> **Supplied material**:
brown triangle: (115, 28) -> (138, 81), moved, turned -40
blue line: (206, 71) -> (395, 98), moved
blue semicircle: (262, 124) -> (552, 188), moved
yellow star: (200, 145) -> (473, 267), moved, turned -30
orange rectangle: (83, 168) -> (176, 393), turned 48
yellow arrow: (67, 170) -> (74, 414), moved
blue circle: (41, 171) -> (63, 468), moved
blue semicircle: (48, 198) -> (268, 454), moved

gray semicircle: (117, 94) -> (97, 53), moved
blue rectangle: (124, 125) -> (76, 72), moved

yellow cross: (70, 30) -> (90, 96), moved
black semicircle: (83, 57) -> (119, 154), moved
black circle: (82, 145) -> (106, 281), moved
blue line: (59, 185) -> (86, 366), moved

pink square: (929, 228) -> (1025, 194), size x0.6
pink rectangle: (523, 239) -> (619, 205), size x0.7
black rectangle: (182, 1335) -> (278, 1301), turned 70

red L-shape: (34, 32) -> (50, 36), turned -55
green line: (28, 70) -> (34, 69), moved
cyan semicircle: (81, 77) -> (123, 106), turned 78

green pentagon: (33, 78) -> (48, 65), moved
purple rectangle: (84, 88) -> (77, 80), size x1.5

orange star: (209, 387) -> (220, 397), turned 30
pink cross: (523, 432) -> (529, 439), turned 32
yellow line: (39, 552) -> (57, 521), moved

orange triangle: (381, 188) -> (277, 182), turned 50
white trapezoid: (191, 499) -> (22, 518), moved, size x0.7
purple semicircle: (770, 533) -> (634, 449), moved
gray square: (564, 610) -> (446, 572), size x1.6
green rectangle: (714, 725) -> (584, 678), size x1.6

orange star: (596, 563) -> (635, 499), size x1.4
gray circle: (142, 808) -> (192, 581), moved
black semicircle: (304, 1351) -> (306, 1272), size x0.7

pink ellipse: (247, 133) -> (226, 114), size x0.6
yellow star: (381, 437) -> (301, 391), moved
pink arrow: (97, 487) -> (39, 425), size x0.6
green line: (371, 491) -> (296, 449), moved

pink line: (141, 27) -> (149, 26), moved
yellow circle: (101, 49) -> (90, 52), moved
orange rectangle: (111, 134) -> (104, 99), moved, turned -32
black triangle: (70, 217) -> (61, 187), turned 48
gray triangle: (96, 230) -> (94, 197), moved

> **Task to complete**: Output the whole listing exactly as given.

> **Response below**:
brown triangle: (115, 28) -> (138, 81), moved, turned -40
blue line: (206, 71) -> (395, 98), moved
blue semicircle: (262, 124) -> (552, 188), moved
yellow star: (200, 145) -> (473, 267), moved, turned -30
orange rectangle: (83, 168) -> (176, 393), turned 48
yellow arrow: (67, 170) -> (74, 414), moved
blue circle: (41, 171) -> (63, 468), moved
blue semicircle: (48, 198) -> (268, 454), moved

gray semicircle: (117, 94) -> (97, 53), moved
blue rectangle: (124, 125) -> (76, 72), moved

yellow cross: (70, 30) -> (90, 96), moved
black semicircle: (83, 57) -> (119, 154), moved
black circle: (82, 145) -> (106, 281), moved
blue line: (59, 185) -> (86, 366), moved

pink square: (929, 228) -> (1025, 194), size x0.6
pink rectangle: (523, 239) -> (619, 205), size x0.7
black rectangle: (182, 1335) -> (278, 1301), turned 70

red L-shape: (34, 32) -> (50, 36), turned -55
green line: (28, 70) -> (34, 69), moved
cyan semicircle: (81, 77) -> (123, 106), turned 78

green pentagon: (33, 78) -> (48, 65), moved
purple rectangle: (84, 88) -> (77, 80), size x1.5

orange star: (209, 387) -> (220, 397), turned 30
pink cross: (523, 432) -> (529, 439), turned 32
yellow line: (39, 552) -> (57, 521), moved

orange triangle: (381, 188) -> (277, 182), turned 50
white trapezoid: (191, 499) -> (22, 518), moved, size x0.7
purple semicircle: (770, 533) -> (634, 449), moved
gray square: (564, 610) -> (446, 572), size x1.6
green rectangle: (714, 725) -> (584, 678), size x1.6

orange star: (596, 563) -> (635, 499), size x1.4
gray circle: (142, 808) -> (192, 581), moved
black semicircle: (304, 1351) -> (306, 1272), size x0.7

pink ellipse: (247, 133) -> (226, 114), size x0.6
yellow star: (381, 437) -> (301, 391), moved
pink arrow: (97, 487) -> (39, 425), size x0.6
green line: (371, 491) -> (296, 449), moved

pink line: (141, 27) -> (149, 26), moved
yellow circle: (101, 49) -> (90, 52), moved
orange rectangle: (111, 134) -> (104, 99), moved, turned -32
black triangle: (70, 217) -> (61, 187), turned 48
gray triangle: (96, 230) -> (94, 197), moved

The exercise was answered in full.